WHAT IS EXPECTED: How many lines in the records below contain "plus"? Answer with the number alone.

TASK MATERIAL section start

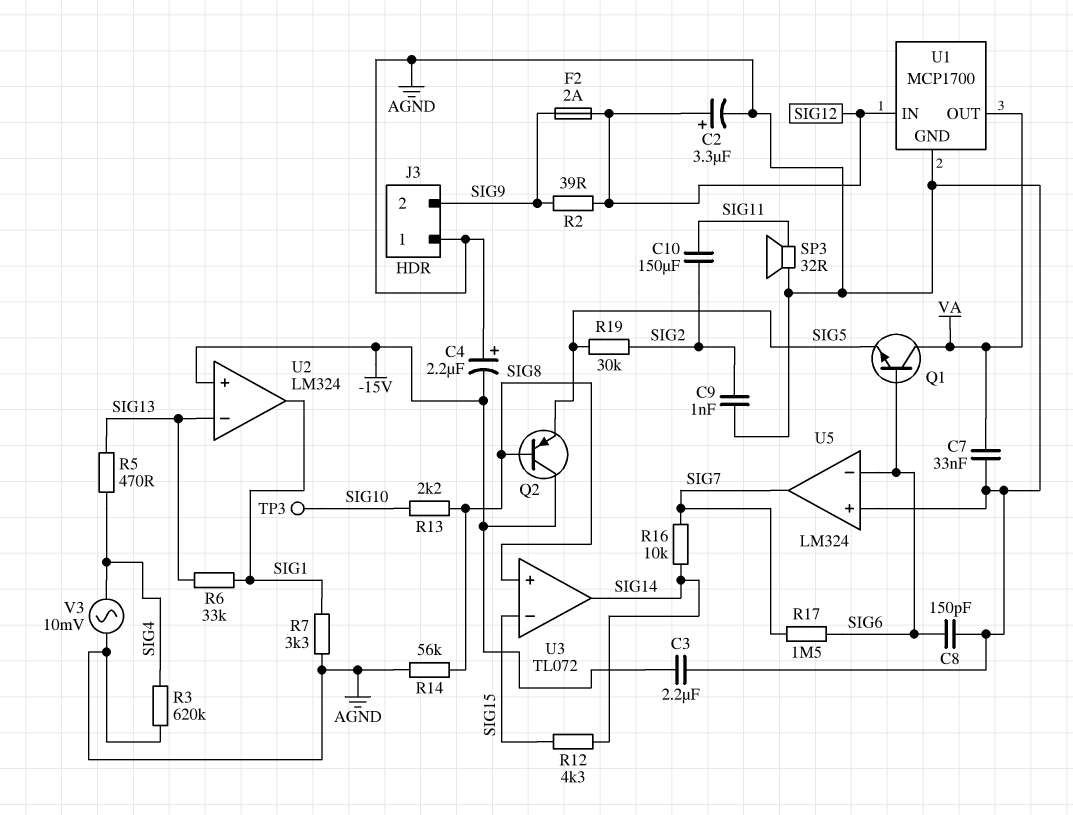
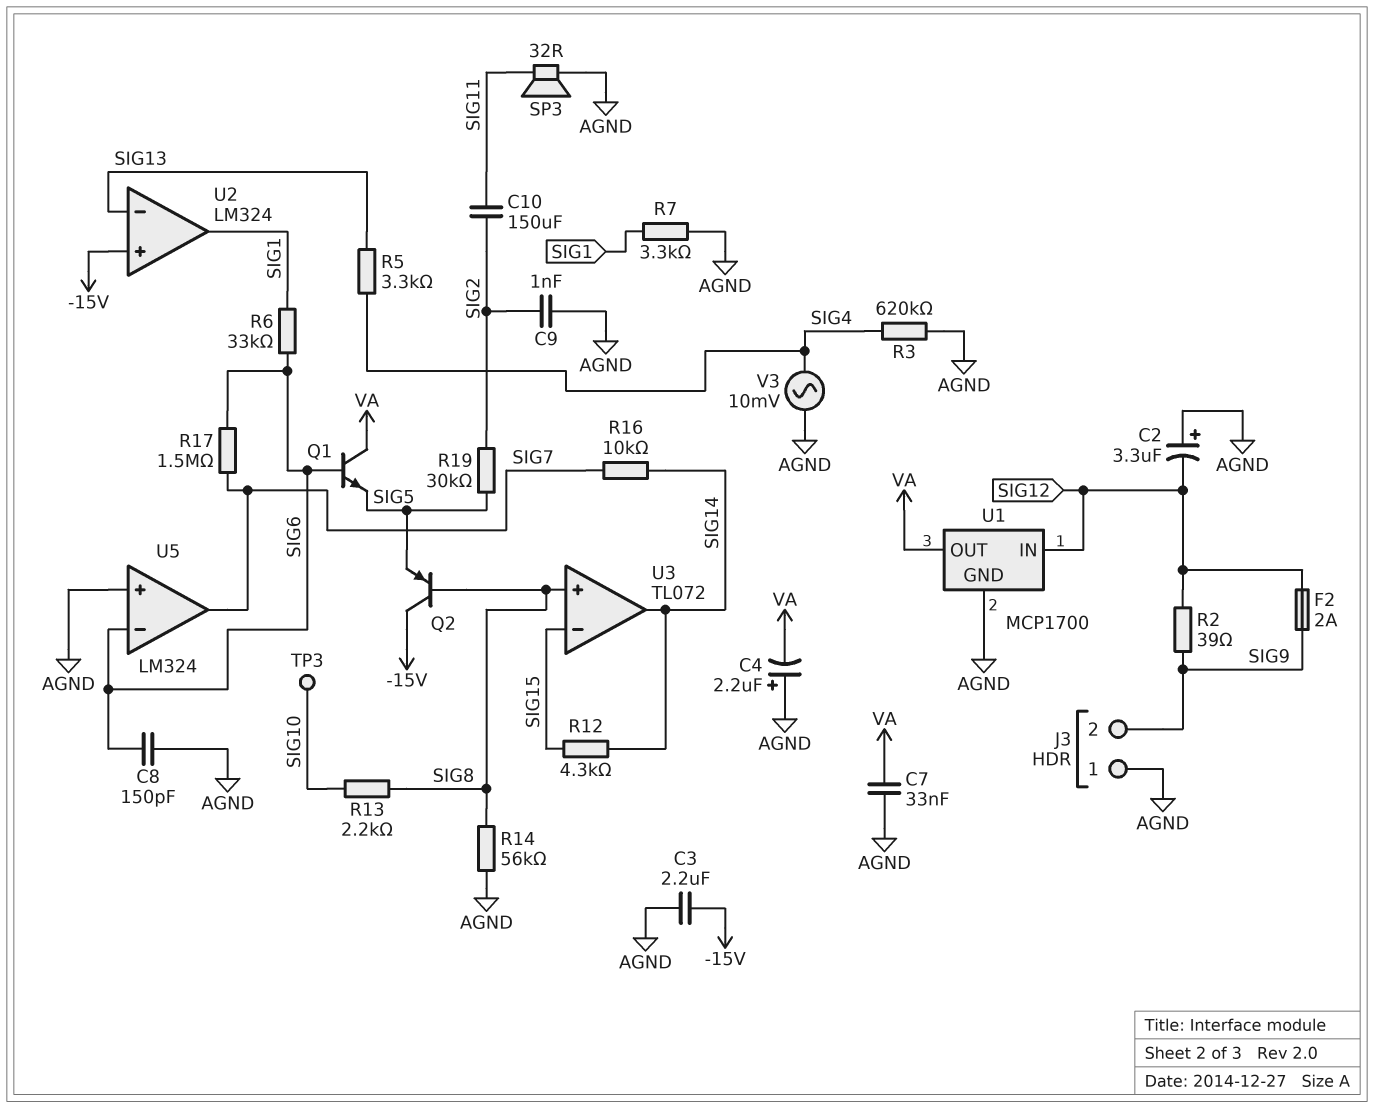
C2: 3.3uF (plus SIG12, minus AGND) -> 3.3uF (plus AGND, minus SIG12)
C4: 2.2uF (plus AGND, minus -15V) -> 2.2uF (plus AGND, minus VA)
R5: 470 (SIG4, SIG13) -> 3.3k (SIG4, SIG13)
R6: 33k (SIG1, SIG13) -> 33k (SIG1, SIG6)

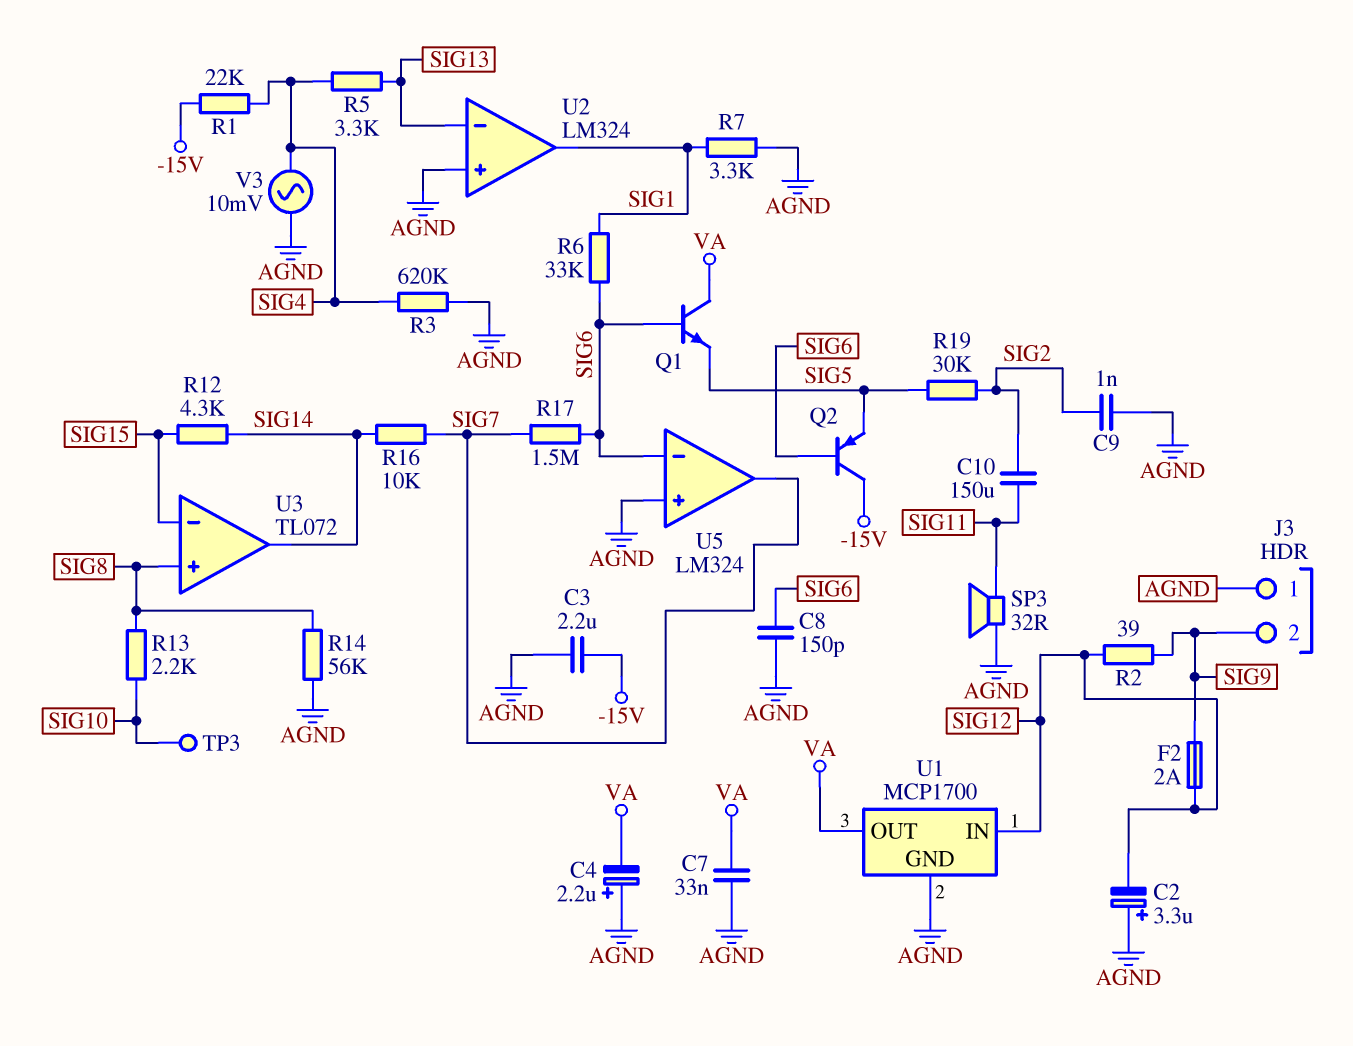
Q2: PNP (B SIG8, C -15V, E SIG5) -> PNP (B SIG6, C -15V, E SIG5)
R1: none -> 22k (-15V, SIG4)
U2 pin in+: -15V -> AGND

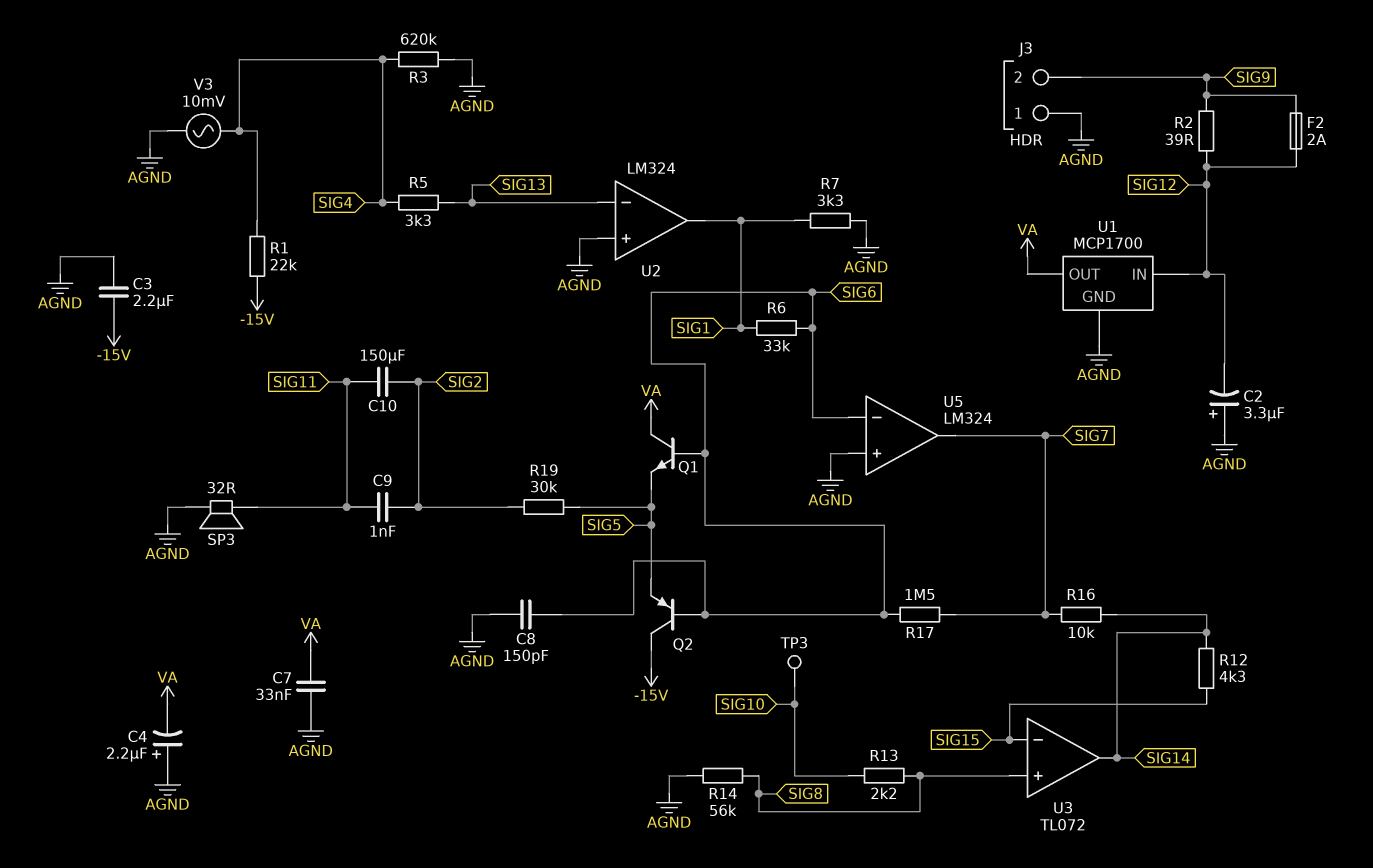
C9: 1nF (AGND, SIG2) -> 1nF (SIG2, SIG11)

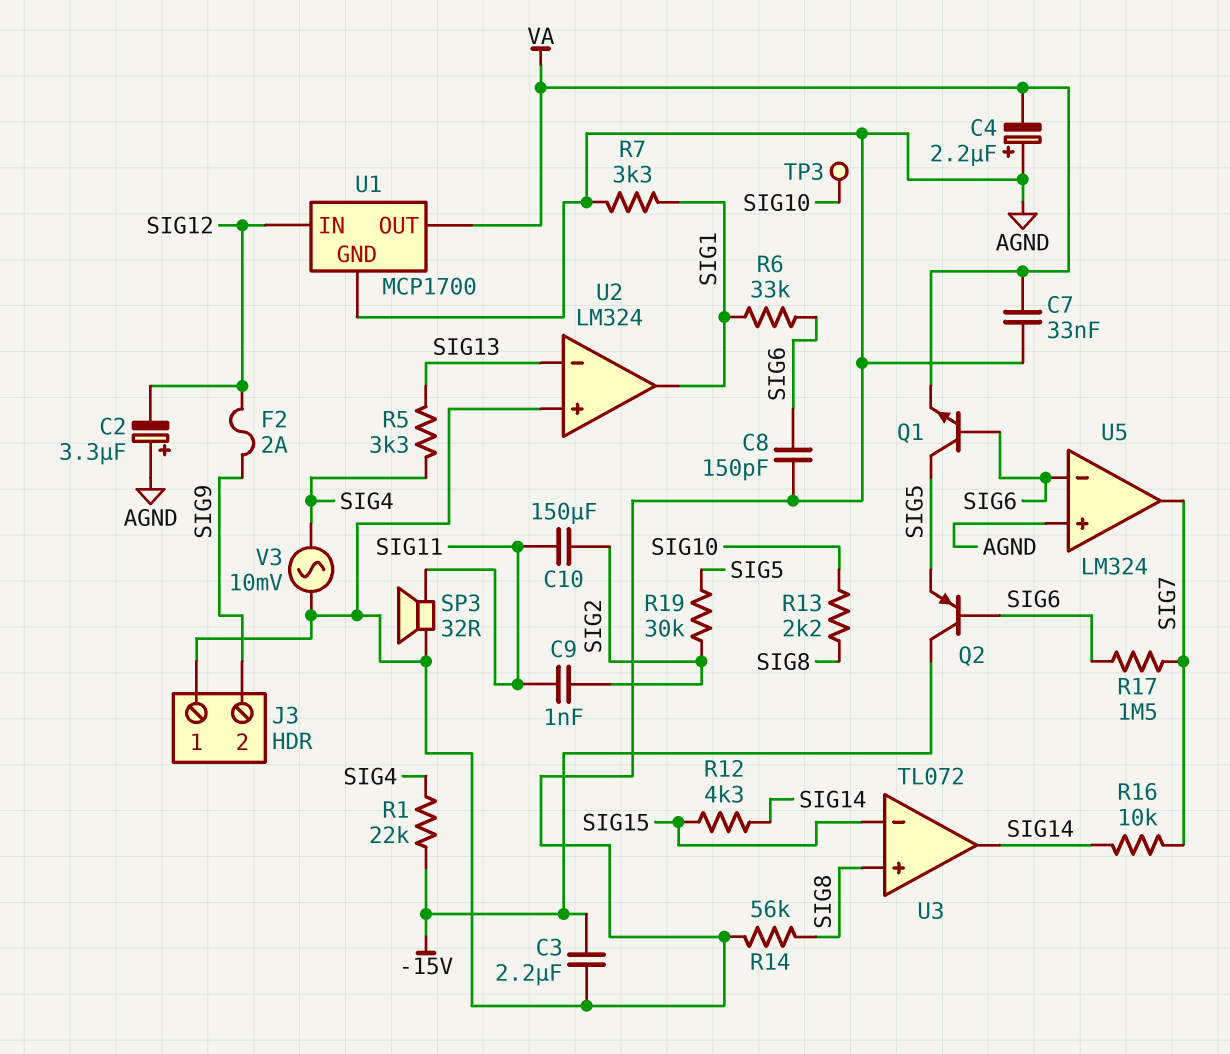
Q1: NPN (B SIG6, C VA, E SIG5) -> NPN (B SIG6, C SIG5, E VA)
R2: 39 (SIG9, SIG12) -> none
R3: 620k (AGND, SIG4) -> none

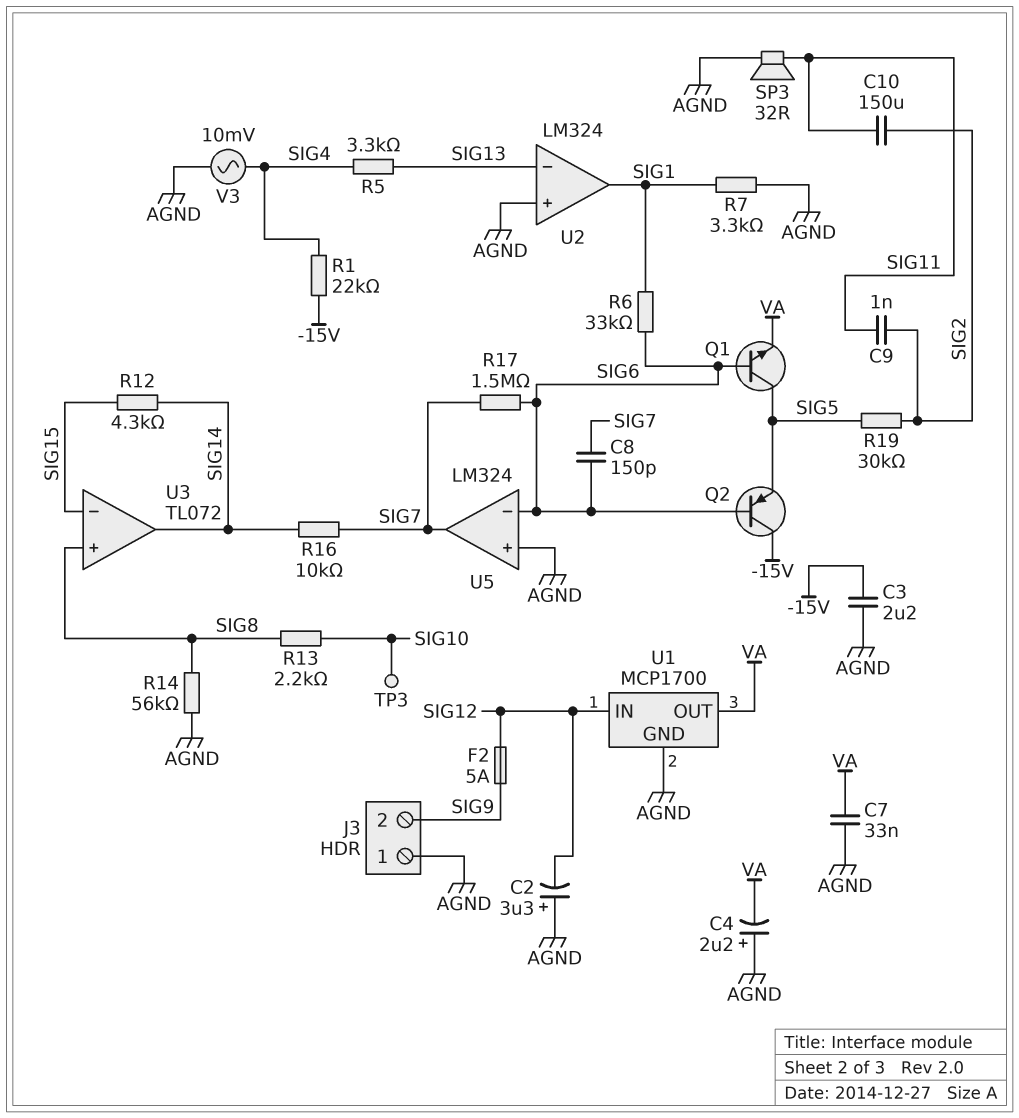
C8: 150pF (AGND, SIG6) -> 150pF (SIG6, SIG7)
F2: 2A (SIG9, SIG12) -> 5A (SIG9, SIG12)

TASK MATERIAL section end

THE ANSWER: 2